[Data listing]
───

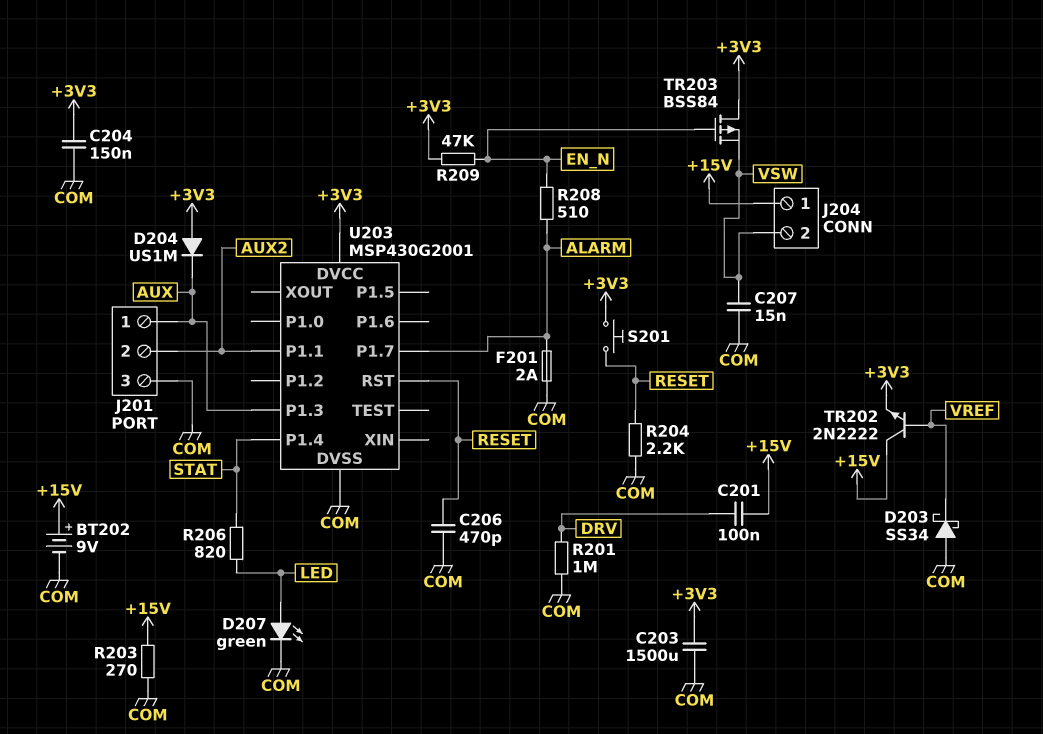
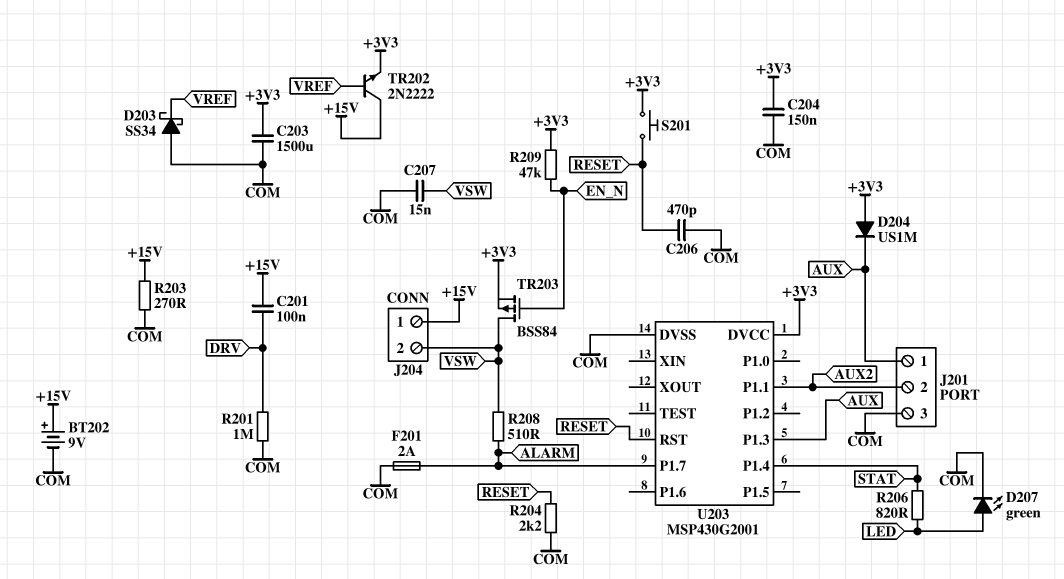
R208: 510 (ALARM, EN_N) -> 510 (ALARM, VSW)
TR203: PMOS BSS84 (G EN_N, D +3V3, S VSW) -> PMOS BSS84 (G EN_N, D VSW, S +3V3)

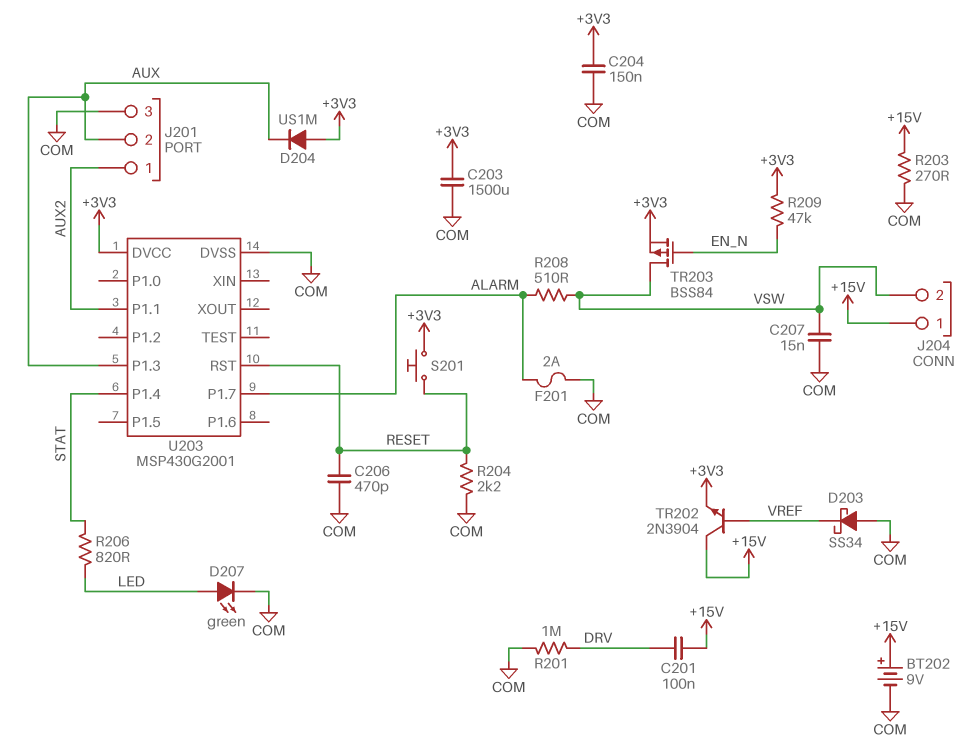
J201 pin 1: AUX -> AUX2
J201 pin 2: AUX2 -> AUX
TR202: NPN 2N2222 (B VREF, C +15V, E +3V3) -> NPN 2N3904 (B VREF, C +15V, E +3V3)

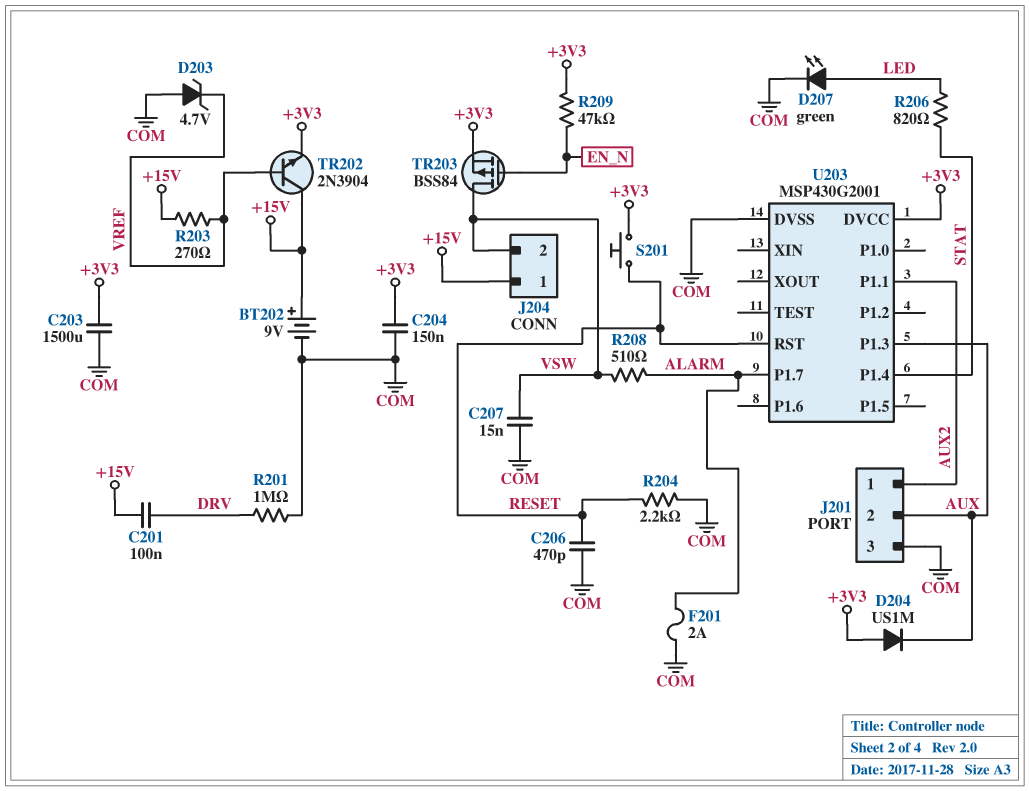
D203: schottky SS34 (A COM, K VREF) -> zener 4.7V (A COM, K VREF)
R203: 270 (+15V, COM) -> 270 (+15V, VREF)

───

[Aim of the task]
Filter the lines above, keeping and copying those that contain "VREF".

[Result of this task]
TR202: NPN 2N2222 (B VREF, C +15V, E +3V3) -> NPN 2N3904 (B VREF, C +15V, E +3V3)
D203: schottky SS34 (A COM, K VREF) -> zener 4.7V (A COM, K VREF)
R203: 270 (+15V, COM) -> 270 (+15V, VREF)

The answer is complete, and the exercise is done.